[Edit difference data]
++++
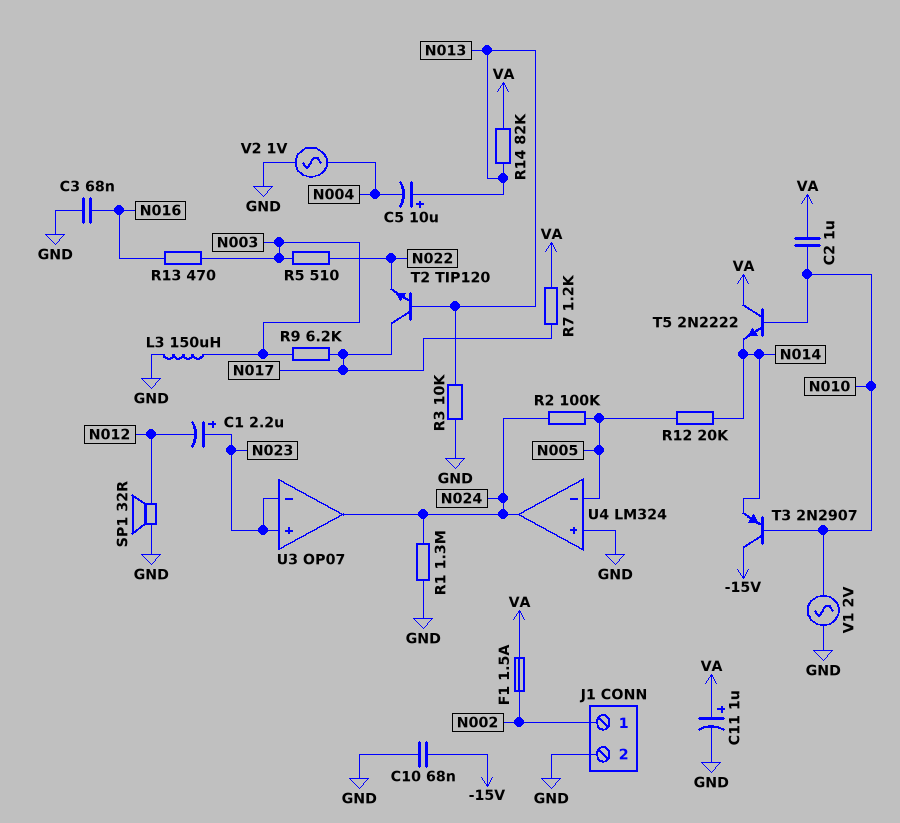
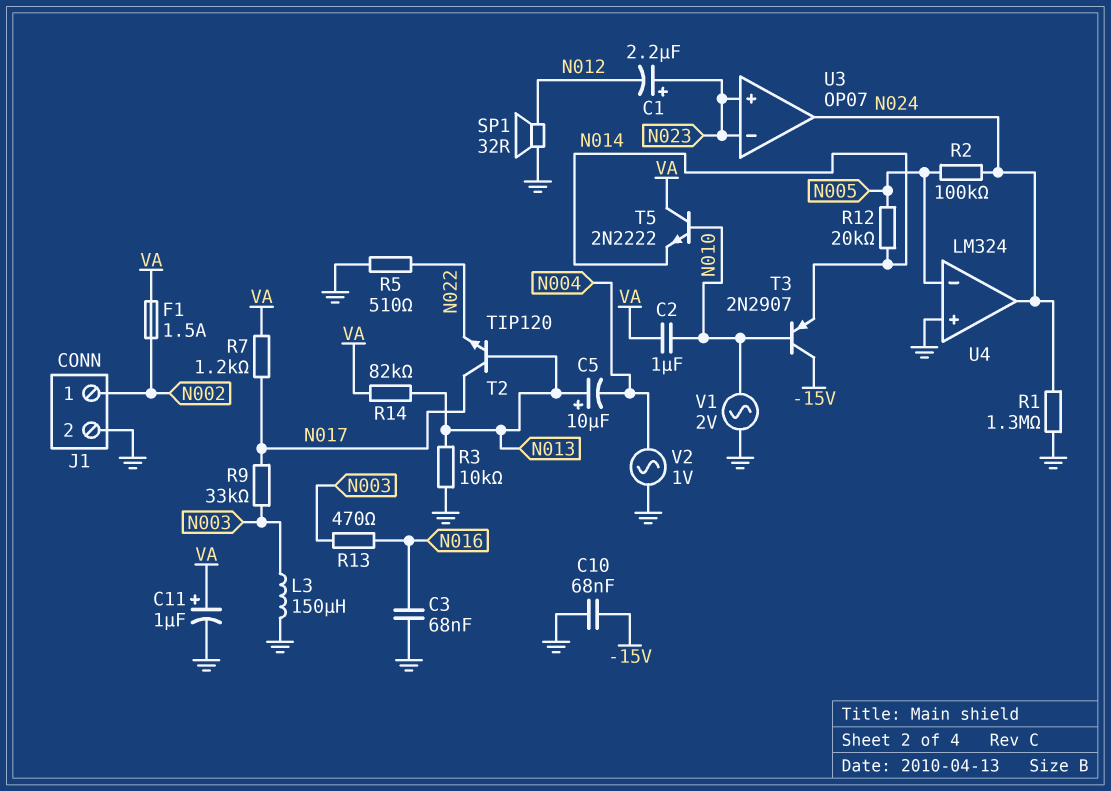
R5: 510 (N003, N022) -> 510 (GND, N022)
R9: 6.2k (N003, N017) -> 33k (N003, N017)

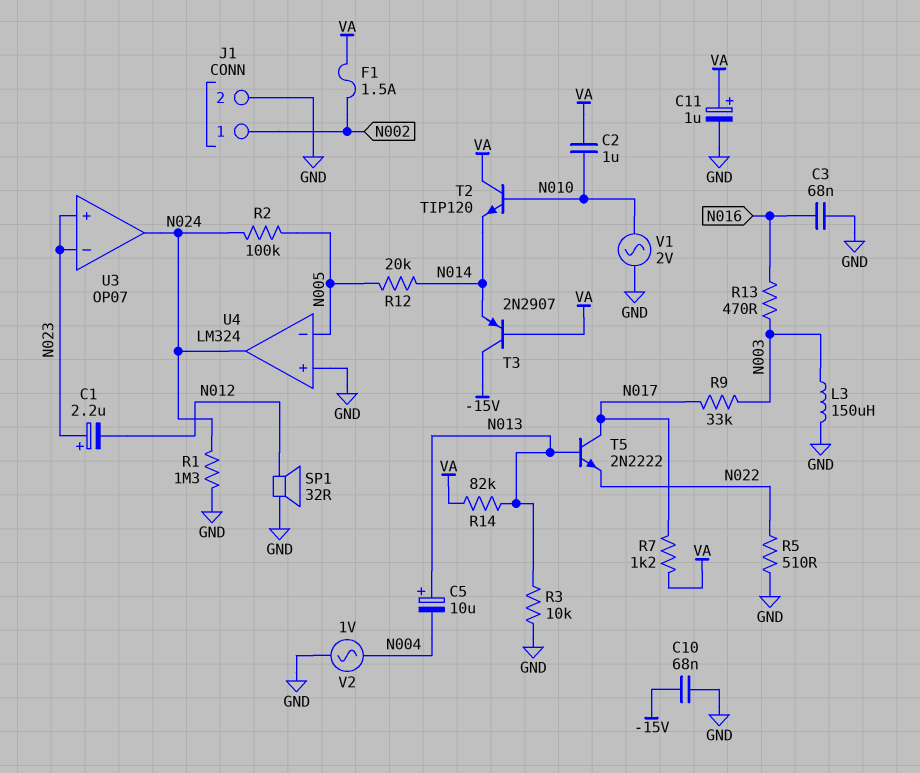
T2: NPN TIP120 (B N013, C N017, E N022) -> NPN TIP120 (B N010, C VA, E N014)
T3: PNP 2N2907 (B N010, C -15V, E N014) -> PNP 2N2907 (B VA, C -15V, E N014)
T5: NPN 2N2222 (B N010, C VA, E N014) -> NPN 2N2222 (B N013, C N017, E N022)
++++
## TASK STATEMENT
Restate, exactly as they appear, the line with "R9: 6.2k (N003, N017) -> 33k (N003, N017)" and all the lines after it up to the end of the data above; images do not belong in the copy.

## EXERCISE RESULT
R9: 6.2k (N003, N017) -> 33k (N003, N017)

T2: NPN TIP120 (B N013, C N017, E N022) -> NPN TIP120 (B N010, C VA, E N014)
T3: PNP 2N2907 (B N010, C -15V, E N014) -> PNP 2N2907 (B VA, C -15V, E N014)
T5: NPN 2N2222 (B N010, C VA, E N014) -> NPN 2N2222 (B N013, C N017, E N022)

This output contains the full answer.